[Scene comparison data]
_ _ _
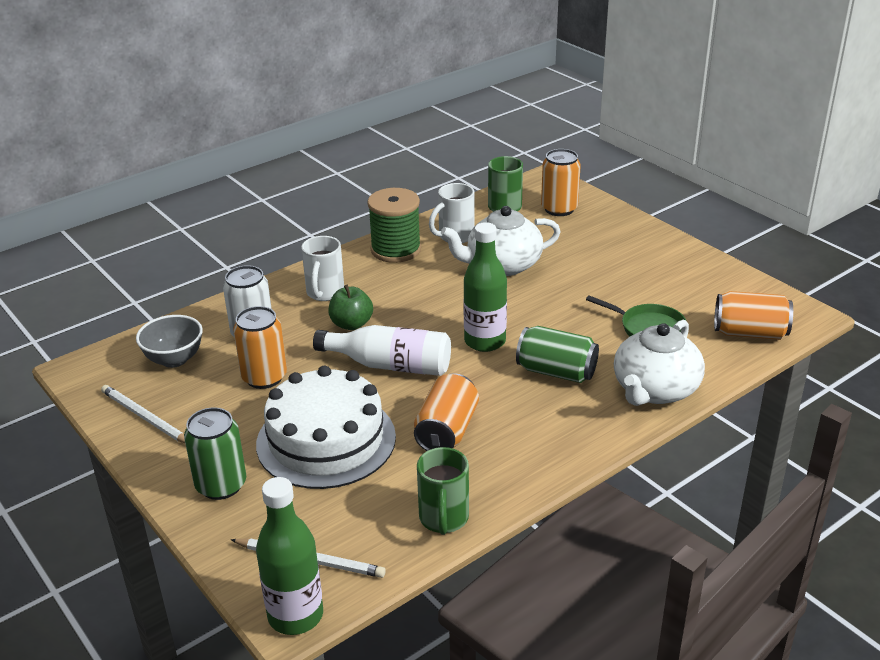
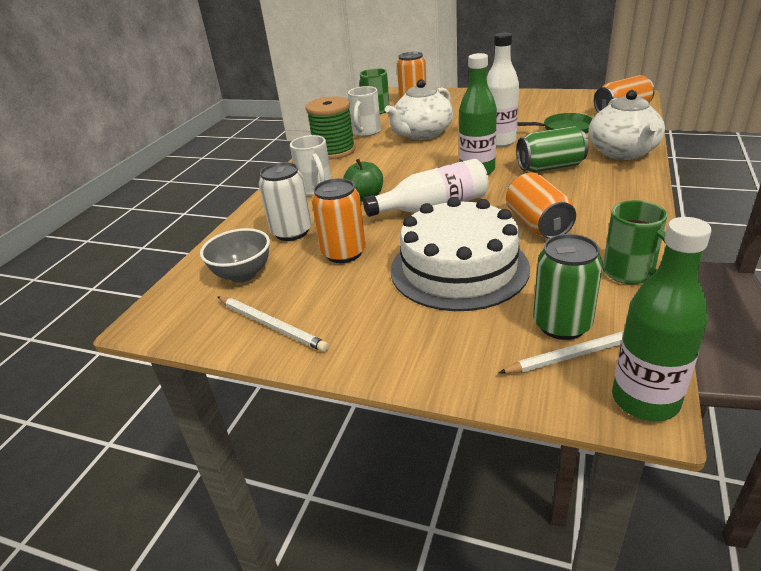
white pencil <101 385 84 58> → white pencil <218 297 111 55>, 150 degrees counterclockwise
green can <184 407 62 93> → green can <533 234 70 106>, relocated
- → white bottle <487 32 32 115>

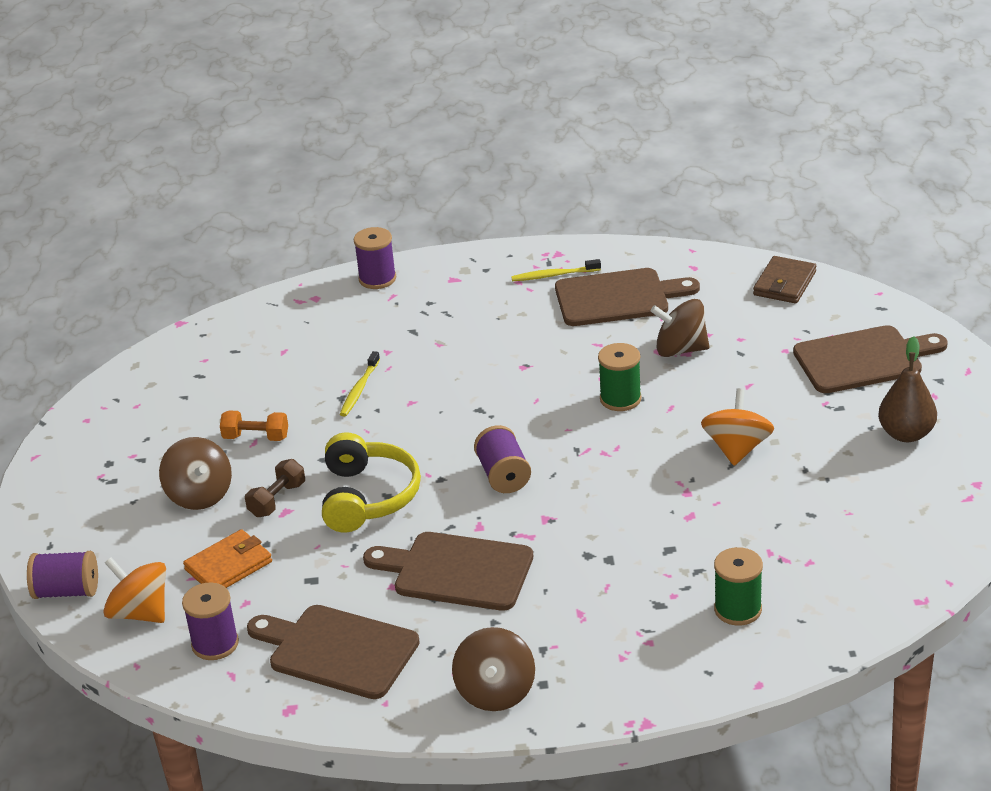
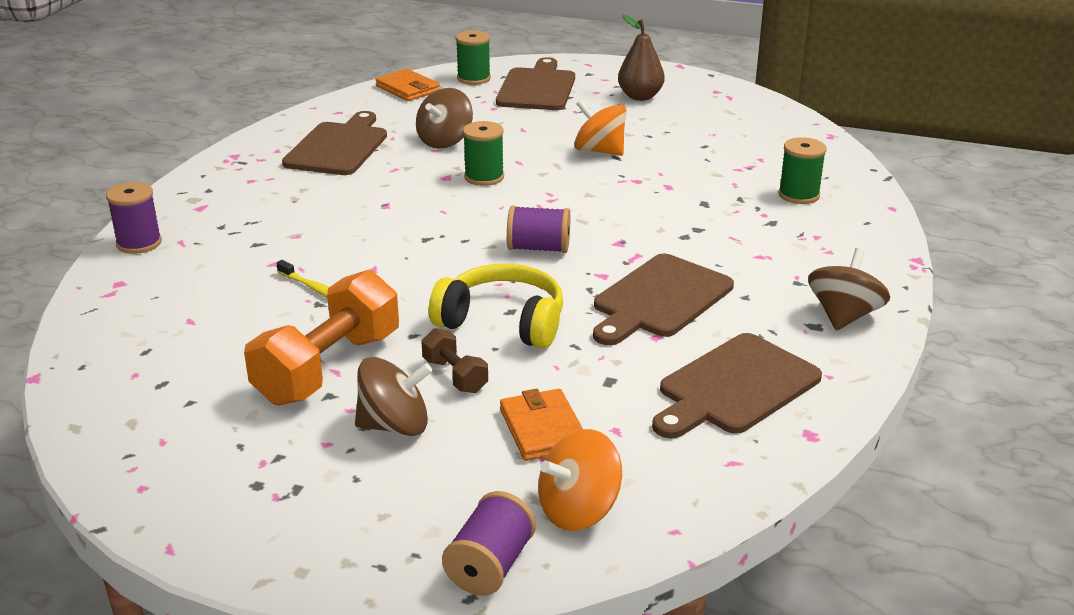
brown wallet <753 256 63 47> → orange wallet <375 69 65 32>
yellow toothbrush <511 259 90 22> → -
orange dumbbell <220 411 68 30> → orange dumbbell <244 270 155 136>, x2.06
purple spool <182 582 57 78> → -
brown spinning top <452 627 83 84> → brown spinning top <808 248 82 83>, 90 degrees counterclockwise
- → green spool <456 30 35 55>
_ _ _
» **About this task**
Print the records exactly, every one. Leave out the pictures.

» **Your response**
white pencil <101 385 84 58> → white pencil <218 297 111 55>, 150 degrees counterclockwise
green can <184 407 62 93> → green can <533 234 70 106>, relocated
- → white bottle <487 32 32 115>

brown wallet <753 256 63 47> → orange wallet <375 69 65 32>
yellow toothbrush <511 259 90 22> → -
orange dumbbell <220 411 68 30> → orange dumbbell <244 270 155 136>, x2.06
purple spool <182 582 57 78> → -
brown spinning top <452 627 83 84> → brown spinning top <808 248 82 83>, 90 degrees counterclockwise
- → green spool <456 30 35 55>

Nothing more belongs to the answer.